■ PROBLEM ■
Set the listing down unchanged, minus every embedded image.

■ GIVEN INFORMATION ■
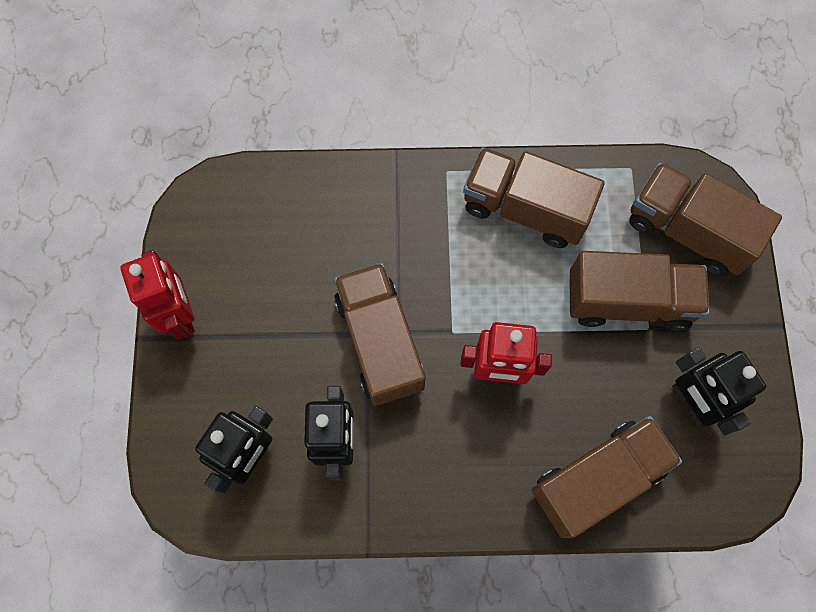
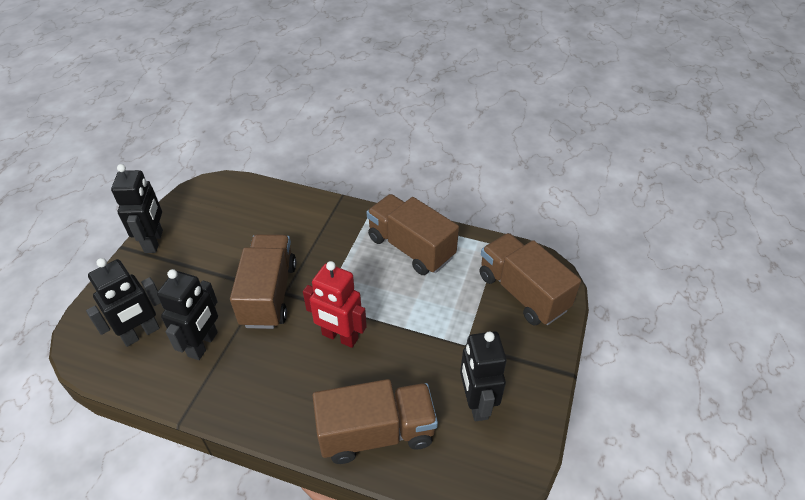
camera: 20 degrees right, 25 degrees down
(181, 314) = (154, 241): red robot -> black robot
(628, 301) = (458, 322): brown truck -> none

■ RESULT FOR THIS EXERCISE ■
camera: 20 degrees right, 25 degrees down
(181, 314) = (154, 241): red robot -> black robot
(628, 301) = (458, 322): brown truck -> none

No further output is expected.